● **Supplied material**:
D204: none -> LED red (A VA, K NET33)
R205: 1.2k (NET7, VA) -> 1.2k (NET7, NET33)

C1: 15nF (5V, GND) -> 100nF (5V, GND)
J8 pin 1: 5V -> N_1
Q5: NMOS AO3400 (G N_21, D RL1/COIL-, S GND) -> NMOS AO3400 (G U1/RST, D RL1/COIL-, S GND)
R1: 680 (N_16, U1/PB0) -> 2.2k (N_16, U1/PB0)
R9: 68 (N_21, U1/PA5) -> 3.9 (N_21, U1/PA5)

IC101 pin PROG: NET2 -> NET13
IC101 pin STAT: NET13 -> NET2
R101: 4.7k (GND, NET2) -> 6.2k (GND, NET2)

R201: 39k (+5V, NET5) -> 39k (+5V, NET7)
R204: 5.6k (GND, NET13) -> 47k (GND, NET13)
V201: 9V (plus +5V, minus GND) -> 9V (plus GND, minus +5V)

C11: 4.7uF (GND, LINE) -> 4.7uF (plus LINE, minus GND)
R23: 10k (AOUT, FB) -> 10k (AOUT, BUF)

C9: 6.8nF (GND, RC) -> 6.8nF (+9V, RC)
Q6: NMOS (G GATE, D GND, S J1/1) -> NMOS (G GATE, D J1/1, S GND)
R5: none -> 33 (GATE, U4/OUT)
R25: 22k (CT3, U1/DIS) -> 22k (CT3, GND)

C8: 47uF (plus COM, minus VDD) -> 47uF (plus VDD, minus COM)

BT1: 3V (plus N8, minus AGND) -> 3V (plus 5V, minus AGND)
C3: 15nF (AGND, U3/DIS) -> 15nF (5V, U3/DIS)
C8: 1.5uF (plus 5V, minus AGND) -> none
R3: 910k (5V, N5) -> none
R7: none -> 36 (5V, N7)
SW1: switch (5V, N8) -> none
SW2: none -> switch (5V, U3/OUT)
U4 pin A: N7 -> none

● **What you need to do**: Transcribe each record above exactly. Skip none.

● **Solution to this exercise**:
D204: none -> LED red (A VA, K NET33)
R205: 1.2k (NET7, VA) -> 1.2k (NET7, NET33)

C1: 15nF (5V, GND) -> 100nF (5V, GND)
J8 pin 1: 5V -> N_1
Q5: NMOS AO3400 (G N_21, D RL1/COIL-, S GND) -> NMOS AO3400 (G U1/RST, D RL1/COIL-, S GND)
R1: 680 (N_16, U1/PB0) -> 2.2k (N_16, U1/PB0)
R9: 68 (N_21, U1/PA5) -> 3.9 (N_21, U1/PA5)

IC101 pin PROG: NET2 -> NET13
IC101 pin STAT: NET13 -> NET2
R101: 4.7k (GND, NET2) -> 6.2k (GND, NET2)

R201: 39k (+5V, NET5) -> 39k (+5V, NET7)
R204: 5.6k (GND, NET13) -> 47k (GND, NET13)
V201: 9V (plus +5V, minus GND) -> 9V (plus GND, minus +5V)

C11: 4.7uF (GND, LINE) -> 4.7uF (plus LINE, minus GND)
R23: 10k (AOUT, FB) -> 10k (AOUT, BUF)

C9: 6.8nF (GND, RC) -> 6.8nF (+9V, RC)
Q6: NMOS (G GATE, D GND, S J1/1) -> NMOS (G GATE, D J1/1, S GND)
R5: none -> 33 (GATE, U4/OUT)
R25: 22k (CT3, U1/DIS) -> 22k (CT3, GND)

C8: 47uF (plus COM, minus VDD) -> 47uF (plus VDD, minus COM)

BT1: 3V (plus N8, minus AGND) -> 3V (plus 5V, minus AGND)
C3: 15nF (AGND, U3/DIS) -> 15nF (5V, U3/DIS)
C8: 1.5uF (plus 5V, minus AGND) -> none
R3: 910k (5V, N5) -> none
R7: none -> 36 (5V, N7)
SW1: switch (5V, N8) -> none
SW2: none -> switch (5V, U3/OUT)
U4 pin A: N7 -> none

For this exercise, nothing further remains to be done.